▶ _DATASET CONTENT_:
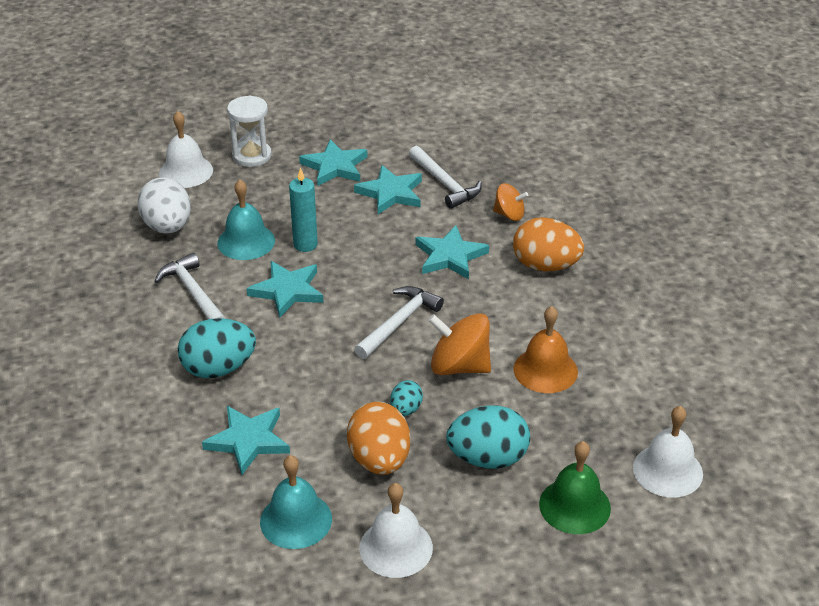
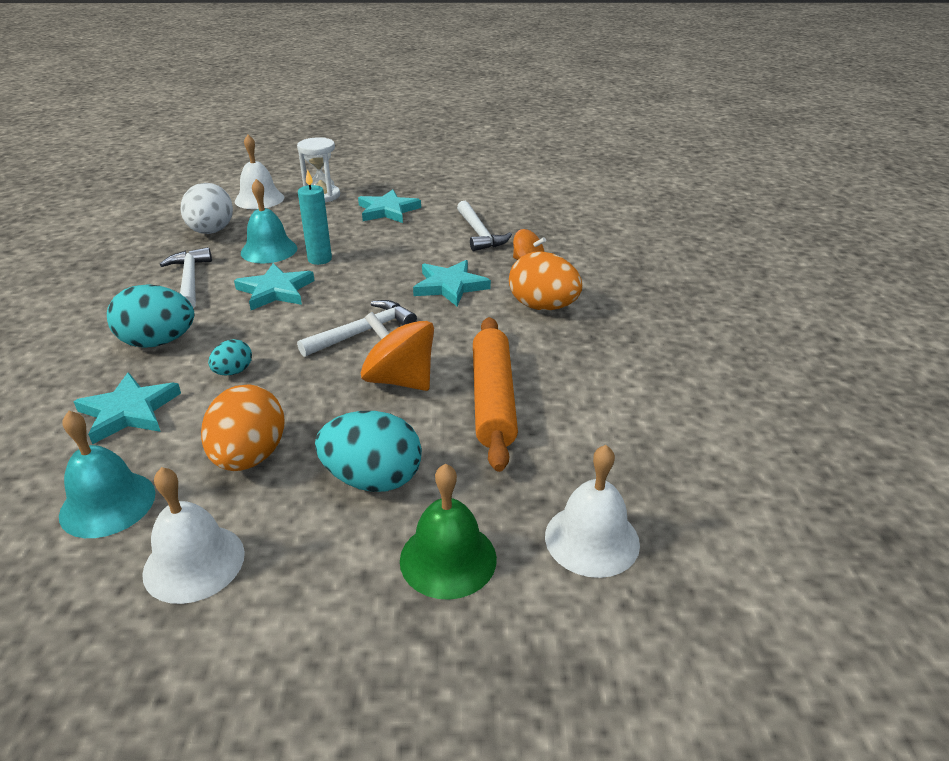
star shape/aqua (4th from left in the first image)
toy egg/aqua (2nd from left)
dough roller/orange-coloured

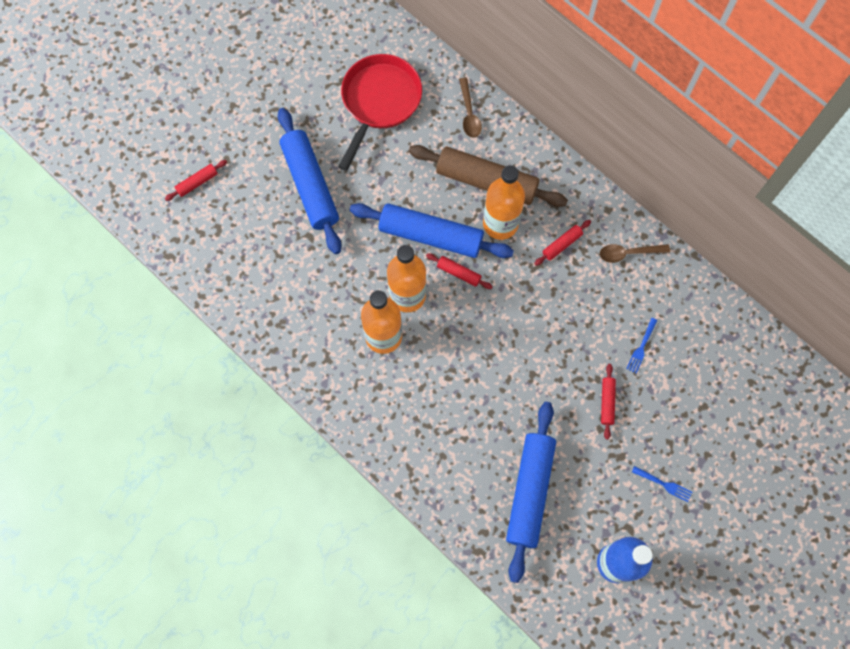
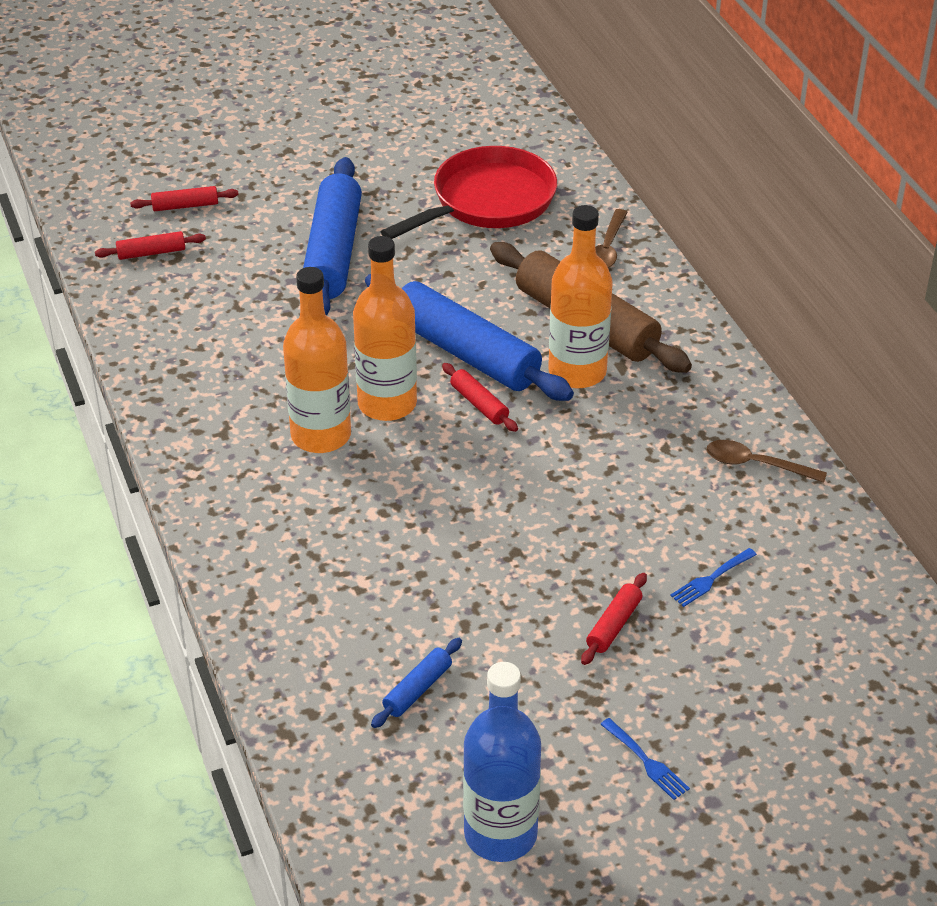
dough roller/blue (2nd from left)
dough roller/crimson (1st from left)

▶ _WHAT YOU NEED TO DO_: Scan the listing and report each line where the word "from" shows up.

▶ _REPLY_:
star shape/aqua (4th from left in the first image)
toy egg/aqua (2nd from left)
dough roller/blue (2nd from left)
dough roller/crimson (1st from left)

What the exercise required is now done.